_AVAILABLE DATA:_
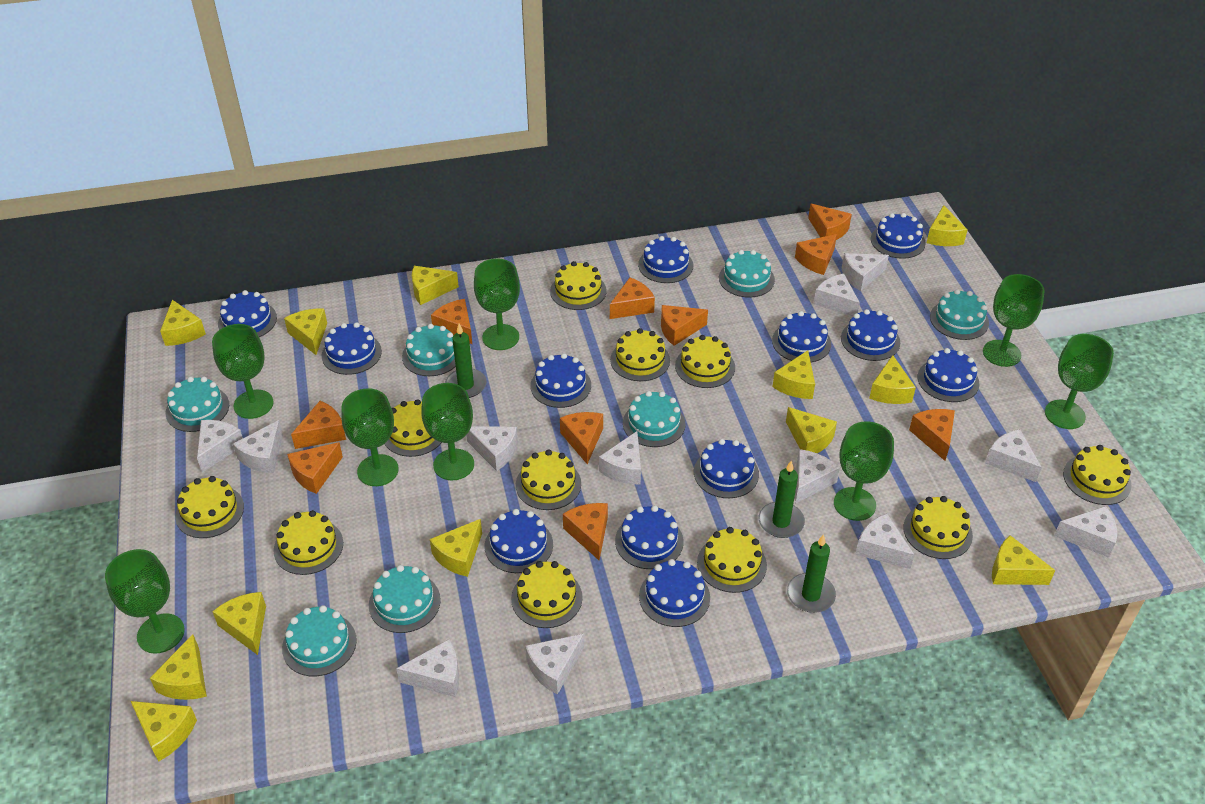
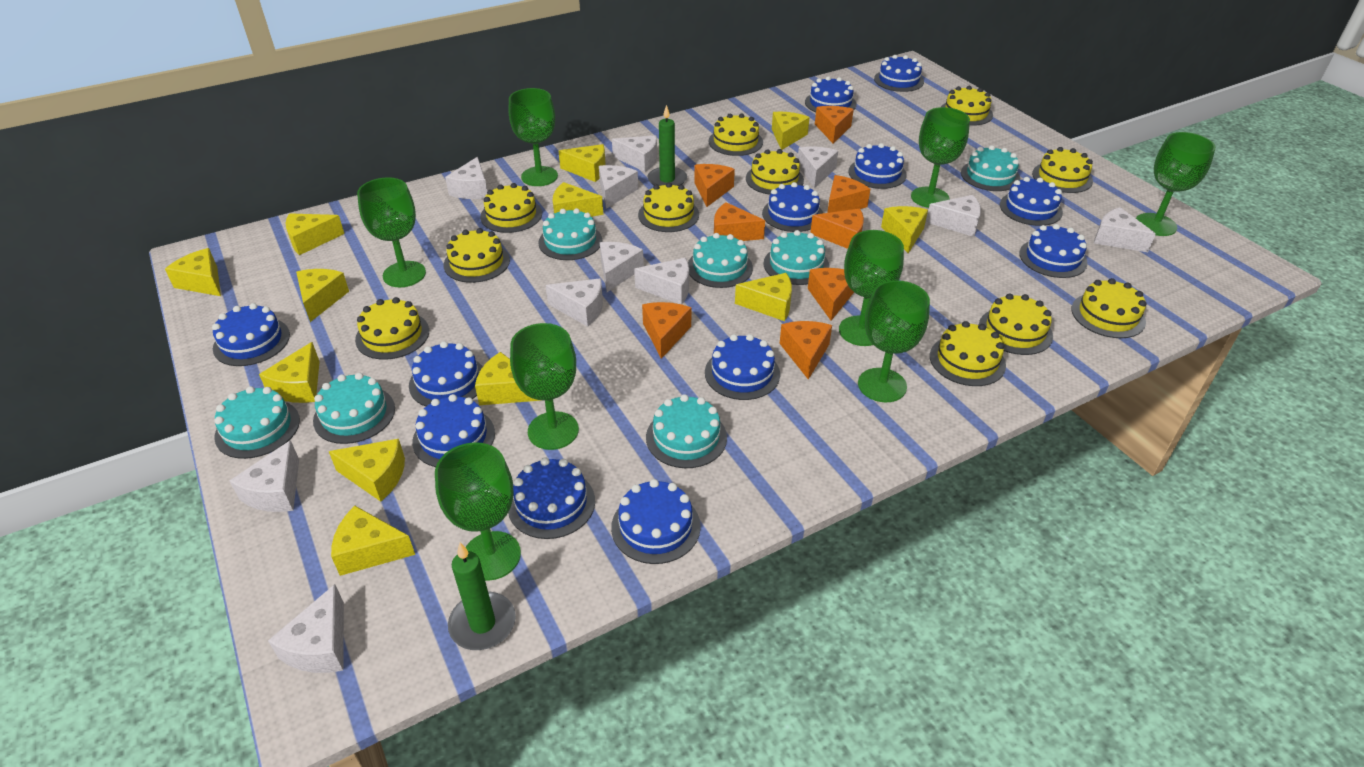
green candle: 3 -> 2
orange cheese: 10 -> 8
white cheese: 12 -> 11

_DIRECTIONS:_ Where in the listing does the string "cheese" appear? Copy every line that has it.

_PROBLEM SOLUTION:_
orange cheese: 10 -> 8
white cheese: 12 -> 11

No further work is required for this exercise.